• Exercise objective:
From the top of the records below down to the line containing "green candle [417,123,441,175]", reproduce every line exactly.

• Extracted records:
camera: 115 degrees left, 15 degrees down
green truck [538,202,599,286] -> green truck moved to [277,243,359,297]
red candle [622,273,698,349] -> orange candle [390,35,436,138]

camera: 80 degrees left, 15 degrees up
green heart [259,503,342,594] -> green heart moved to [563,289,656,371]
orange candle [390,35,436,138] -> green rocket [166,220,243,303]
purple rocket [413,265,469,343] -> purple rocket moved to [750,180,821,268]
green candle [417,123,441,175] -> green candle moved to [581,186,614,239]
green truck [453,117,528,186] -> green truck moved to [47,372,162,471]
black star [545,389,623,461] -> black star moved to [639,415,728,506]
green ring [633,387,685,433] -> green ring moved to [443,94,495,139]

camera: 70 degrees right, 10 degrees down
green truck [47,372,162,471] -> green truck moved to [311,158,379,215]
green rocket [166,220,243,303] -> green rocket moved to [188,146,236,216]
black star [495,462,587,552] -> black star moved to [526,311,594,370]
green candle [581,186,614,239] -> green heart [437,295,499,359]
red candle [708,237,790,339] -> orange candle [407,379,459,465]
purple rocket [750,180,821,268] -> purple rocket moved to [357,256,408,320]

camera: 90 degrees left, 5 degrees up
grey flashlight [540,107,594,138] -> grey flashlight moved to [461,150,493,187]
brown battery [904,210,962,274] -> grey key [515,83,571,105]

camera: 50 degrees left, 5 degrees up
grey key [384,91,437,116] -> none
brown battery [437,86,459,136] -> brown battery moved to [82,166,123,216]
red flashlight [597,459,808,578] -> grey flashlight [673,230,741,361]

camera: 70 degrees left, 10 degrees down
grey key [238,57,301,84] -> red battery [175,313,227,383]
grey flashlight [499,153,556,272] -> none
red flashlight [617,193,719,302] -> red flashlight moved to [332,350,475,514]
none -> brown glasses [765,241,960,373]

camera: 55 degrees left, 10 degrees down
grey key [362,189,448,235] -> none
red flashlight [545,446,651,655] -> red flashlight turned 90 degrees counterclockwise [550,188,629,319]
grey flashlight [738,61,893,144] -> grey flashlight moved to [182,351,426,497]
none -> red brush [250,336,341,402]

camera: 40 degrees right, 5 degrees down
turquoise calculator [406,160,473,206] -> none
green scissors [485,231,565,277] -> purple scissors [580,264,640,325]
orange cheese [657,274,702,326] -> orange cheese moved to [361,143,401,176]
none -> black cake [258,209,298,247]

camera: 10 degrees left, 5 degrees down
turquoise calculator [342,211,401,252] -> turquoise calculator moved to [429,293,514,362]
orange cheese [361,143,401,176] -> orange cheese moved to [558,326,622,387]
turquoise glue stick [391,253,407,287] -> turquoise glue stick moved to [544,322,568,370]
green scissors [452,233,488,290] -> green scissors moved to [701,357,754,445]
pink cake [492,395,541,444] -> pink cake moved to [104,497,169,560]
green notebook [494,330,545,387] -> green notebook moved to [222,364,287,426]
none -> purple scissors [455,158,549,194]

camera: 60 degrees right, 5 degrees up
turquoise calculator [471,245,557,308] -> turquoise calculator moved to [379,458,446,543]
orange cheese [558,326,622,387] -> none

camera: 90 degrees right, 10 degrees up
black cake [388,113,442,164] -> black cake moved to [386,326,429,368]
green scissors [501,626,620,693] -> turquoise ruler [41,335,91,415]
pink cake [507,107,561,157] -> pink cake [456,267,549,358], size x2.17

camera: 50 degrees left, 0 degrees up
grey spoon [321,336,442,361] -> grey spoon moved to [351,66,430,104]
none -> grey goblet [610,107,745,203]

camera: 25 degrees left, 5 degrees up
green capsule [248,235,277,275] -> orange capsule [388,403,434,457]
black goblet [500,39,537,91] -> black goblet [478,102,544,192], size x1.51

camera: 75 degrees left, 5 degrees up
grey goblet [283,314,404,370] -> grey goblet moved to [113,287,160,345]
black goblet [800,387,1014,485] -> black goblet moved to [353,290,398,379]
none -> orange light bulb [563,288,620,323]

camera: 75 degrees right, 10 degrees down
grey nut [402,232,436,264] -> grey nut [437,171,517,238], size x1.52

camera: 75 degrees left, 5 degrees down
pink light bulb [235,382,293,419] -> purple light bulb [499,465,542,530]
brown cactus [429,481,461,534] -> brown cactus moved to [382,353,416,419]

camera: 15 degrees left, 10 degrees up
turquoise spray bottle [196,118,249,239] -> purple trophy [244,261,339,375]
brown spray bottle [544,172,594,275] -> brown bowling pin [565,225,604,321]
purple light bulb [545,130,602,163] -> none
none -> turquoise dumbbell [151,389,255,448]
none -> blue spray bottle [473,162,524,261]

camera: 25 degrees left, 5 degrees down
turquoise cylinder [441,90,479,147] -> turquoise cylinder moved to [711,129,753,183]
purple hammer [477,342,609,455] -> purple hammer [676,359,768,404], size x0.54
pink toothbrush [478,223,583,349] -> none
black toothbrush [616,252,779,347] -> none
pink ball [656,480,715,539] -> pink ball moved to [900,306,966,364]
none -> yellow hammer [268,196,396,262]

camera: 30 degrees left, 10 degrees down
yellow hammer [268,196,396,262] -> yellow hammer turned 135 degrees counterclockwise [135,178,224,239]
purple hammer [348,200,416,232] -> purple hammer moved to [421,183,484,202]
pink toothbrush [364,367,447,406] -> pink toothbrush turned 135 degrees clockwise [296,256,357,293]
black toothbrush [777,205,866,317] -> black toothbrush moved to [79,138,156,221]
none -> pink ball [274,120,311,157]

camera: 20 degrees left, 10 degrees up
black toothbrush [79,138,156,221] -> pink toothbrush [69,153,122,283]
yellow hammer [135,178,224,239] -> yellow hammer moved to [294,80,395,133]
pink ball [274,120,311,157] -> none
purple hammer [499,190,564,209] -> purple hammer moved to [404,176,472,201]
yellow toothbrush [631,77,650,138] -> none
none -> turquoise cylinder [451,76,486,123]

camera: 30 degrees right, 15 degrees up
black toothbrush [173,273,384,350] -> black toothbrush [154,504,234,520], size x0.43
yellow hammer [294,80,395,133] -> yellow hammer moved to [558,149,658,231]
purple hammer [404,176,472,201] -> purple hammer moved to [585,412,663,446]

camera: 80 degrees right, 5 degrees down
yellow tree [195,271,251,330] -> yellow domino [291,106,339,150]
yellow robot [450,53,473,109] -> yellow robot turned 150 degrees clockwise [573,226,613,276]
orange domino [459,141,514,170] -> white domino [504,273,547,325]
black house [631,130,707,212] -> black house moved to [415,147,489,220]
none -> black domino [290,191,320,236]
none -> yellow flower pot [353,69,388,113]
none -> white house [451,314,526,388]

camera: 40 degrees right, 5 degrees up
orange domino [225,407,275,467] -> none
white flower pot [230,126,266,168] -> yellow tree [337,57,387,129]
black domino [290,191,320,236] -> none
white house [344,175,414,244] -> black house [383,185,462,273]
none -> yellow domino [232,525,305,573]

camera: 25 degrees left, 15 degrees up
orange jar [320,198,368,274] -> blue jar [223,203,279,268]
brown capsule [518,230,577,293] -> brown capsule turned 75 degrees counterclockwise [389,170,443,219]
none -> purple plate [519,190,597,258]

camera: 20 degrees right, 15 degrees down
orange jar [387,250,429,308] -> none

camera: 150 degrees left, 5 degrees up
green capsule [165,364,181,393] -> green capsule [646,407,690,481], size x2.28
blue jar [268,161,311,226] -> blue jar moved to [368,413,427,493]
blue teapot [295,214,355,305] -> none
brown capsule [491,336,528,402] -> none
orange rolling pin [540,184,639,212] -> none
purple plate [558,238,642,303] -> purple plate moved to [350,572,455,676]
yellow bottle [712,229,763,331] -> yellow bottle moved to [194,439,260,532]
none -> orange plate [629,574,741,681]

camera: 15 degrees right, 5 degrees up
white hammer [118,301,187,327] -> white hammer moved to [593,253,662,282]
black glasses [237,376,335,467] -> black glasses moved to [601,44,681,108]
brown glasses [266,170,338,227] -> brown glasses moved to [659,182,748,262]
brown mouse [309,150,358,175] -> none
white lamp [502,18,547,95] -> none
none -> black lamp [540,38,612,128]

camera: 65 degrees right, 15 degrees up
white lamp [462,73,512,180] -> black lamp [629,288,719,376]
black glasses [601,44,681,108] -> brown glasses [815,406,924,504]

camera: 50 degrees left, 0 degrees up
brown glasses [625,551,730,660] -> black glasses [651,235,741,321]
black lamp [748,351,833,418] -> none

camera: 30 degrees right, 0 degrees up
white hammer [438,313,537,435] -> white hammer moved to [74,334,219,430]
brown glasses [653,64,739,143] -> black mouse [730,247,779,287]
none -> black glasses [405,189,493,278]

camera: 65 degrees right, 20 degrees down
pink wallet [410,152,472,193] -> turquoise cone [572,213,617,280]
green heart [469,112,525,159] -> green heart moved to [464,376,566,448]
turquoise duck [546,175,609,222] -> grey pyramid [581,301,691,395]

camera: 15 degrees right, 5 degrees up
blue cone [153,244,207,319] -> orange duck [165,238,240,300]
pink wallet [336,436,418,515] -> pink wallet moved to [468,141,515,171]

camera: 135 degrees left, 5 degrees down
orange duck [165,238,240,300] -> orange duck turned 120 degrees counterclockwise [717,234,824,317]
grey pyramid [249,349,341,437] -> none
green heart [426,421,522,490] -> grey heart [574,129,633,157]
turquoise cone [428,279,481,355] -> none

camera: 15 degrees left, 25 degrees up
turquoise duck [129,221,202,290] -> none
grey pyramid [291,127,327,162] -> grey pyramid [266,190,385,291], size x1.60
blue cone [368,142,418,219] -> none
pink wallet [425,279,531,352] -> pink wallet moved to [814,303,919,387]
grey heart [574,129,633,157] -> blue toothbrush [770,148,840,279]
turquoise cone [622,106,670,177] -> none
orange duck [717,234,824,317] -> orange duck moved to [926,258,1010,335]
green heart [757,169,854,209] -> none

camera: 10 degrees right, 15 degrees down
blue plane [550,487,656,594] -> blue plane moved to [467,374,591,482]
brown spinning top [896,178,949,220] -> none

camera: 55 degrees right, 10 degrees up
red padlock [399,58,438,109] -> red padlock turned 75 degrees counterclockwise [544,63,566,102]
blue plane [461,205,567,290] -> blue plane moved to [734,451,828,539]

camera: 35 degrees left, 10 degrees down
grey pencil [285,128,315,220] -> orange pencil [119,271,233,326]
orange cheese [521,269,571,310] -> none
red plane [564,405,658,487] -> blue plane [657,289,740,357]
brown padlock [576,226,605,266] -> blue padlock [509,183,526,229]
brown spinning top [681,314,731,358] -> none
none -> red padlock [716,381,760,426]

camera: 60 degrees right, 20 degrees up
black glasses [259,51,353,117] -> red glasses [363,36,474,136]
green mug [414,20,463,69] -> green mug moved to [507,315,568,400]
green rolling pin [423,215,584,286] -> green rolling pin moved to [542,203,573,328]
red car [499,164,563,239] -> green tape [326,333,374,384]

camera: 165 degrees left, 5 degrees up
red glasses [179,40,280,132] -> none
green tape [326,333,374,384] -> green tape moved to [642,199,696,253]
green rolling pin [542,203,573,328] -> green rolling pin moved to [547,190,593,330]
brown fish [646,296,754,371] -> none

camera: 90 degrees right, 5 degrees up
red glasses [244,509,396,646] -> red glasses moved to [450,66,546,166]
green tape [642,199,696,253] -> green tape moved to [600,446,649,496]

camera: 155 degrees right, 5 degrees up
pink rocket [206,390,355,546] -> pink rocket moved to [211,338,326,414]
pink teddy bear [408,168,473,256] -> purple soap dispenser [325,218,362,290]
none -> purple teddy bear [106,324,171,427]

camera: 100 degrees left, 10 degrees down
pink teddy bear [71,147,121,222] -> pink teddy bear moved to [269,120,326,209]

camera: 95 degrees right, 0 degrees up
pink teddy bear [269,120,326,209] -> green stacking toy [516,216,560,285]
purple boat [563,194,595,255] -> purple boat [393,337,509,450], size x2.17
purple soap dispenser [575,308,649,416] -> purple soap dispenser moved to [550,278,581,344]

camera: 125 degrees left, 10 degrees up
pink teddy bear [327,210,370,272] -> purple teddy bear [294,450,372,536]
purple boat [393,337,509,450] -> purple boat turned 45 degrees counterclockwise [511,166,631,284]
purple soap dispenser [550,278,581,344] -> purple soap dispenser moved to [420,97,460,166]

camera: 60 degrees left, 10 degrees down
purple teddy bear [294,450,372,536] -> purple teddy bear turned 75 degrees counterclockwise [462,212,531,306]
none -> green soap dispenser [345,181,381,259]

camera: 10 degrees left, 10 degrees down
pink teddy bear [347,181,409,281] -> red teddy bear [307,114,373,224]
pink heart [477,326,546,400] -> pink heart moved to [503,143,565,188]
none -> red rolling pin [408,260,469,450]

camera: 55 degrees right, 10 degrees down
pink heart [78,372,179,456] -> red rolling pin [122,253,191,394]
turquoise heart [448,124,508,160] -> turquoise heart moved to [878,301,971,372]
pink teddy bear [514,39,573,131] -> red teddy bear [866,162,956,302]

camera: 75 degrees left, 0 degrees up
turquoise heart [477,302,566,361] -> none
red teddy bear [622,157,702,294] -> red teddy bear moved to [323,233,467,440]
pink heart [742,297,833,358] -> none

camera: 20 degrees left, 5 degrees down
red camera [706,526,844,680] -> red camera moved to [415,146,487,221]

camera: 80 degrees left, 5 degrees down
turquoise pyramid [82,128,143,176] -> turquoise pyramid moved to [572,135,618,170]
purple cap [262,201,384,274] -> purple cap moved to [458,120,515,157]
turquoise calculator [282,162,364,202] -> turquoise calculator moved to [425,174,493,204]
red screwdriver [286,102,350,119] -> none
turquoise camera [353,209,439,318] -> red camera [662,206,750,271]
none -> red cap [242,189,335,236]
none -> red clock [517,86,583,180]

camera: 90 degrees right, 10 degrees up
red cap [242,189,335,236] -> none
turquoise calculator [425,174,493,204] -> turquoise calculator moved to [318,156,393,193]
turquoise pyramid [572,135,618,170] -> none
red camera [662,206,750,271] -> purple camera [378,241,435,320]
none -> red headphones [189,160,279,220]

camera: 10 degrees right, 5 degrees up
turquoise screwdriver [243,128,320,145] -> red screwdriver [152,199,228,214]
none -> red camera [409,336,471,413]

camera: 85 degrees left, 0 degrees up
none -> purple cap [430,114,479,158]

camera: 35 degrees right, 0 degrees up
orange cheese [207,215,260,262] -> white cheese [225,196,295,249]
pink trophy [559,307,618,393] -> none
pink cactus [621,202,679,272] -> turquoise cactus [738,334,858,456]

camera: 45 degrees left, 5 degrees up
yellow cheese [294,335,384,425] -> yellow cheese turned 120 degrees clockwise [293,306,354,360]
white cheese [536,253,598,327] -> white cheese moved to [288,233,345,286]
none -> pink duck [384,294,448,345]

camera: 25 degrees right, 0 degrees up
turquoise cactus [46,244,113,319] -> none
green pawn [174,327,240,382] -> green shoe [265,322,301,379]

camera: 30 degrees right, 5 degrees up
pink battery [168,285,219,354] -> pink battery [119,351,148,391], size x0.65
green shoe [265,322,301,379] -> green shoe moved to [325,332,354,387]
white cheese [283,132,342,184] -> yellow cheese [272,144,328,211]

• Worked solution:
camera: 115 degrees left, 15 degrees down
green truck [538,202,599,286] -> green truck moved to [277,243,359,297]
red candle [622,273,698,349] -> orange candle [390,35,436,138]

camera: 80 degrees left, 15 degrees up
green heart [259,503,342,594] -> green heart moved to [563,289,656,371]
orange candle [390,35,436,138] -> green rocket [166,220,243,303]
purple rocket [413,265,469,343] -> purple rocket moved to [750,180,821,268]
green candle [417,123,441,175] -> green candle moved to [581,186,614,239]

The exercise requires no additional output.